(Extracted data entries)

--- START ---

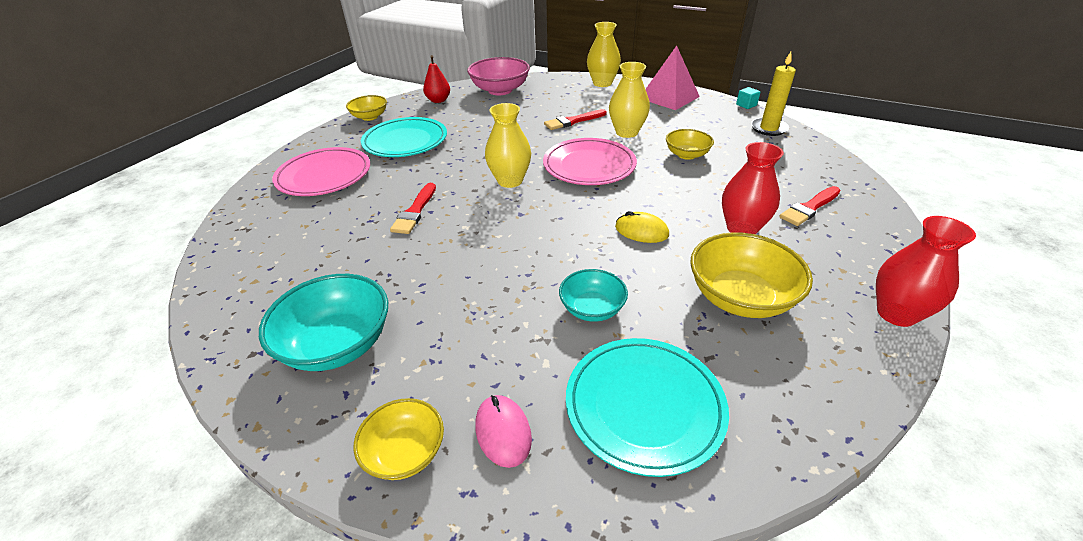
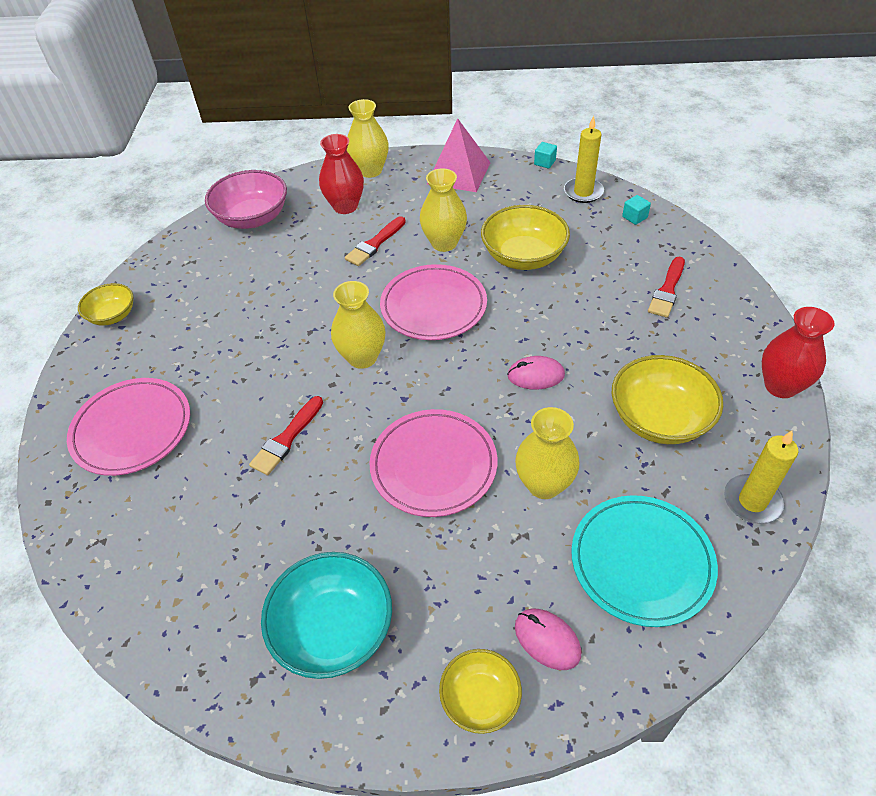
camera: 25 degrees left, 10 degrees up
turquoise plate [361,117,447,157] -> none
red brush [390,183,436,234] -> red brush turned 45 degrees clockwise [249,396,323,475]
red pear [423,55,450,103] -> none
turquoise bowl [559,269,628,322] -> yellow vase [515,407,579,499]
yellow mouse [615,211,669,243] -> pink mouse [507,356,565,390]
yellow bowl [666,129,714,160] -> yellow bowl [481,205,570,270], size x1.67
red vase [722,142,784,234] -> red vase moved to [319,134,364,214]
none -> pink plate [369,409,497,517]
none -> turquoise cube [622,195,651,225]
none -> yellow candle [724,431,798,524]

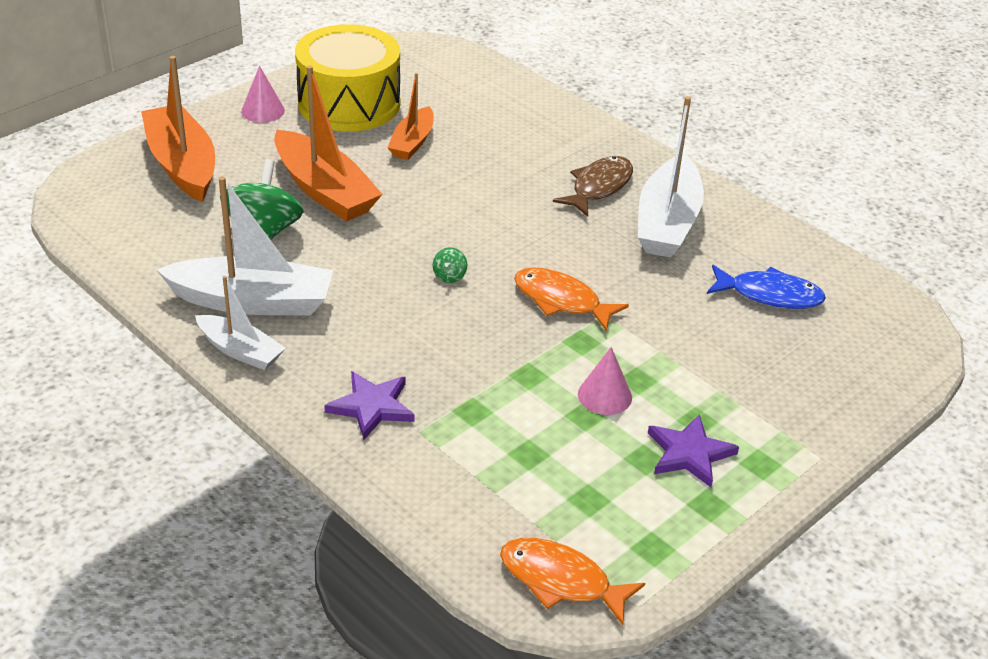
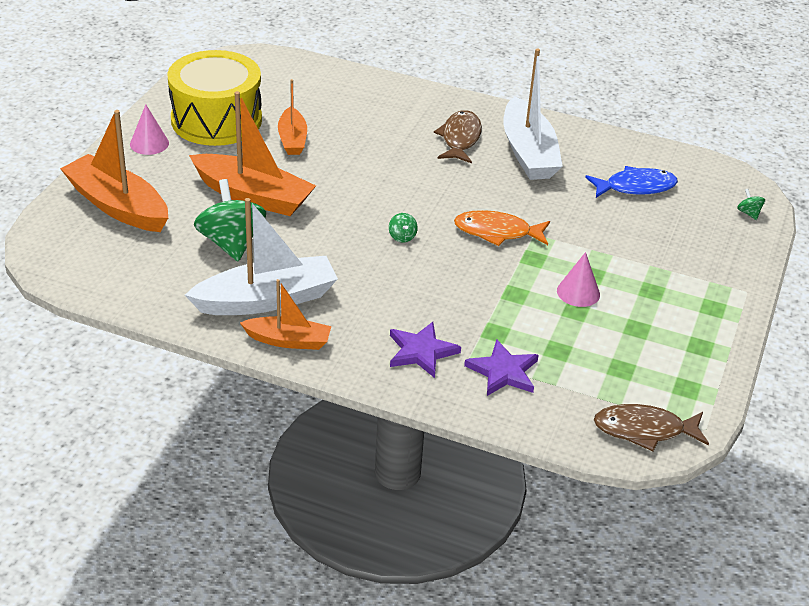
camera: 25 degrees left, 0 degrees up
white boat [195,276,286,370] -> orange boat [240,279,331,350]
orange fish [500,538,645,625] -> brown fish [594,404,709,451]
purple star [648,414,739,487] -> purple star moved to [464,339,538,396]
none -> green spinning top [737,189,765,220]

--- END ---

§ Exercise goal
Each line from the start of the entries through the line with "red pear [423,55,450,103] -> none" is to be restated exactly, and the pictures are to be skipped.

§ Task answer
camera: 25 degrees left, 10 degrees up
turquoise plate [361,117,447,157] -> none
red brush [390,183,436,234] -> red brush turned 45 degrees clockwise [249,396,323,475]
red pear [423,55,450,103] -> none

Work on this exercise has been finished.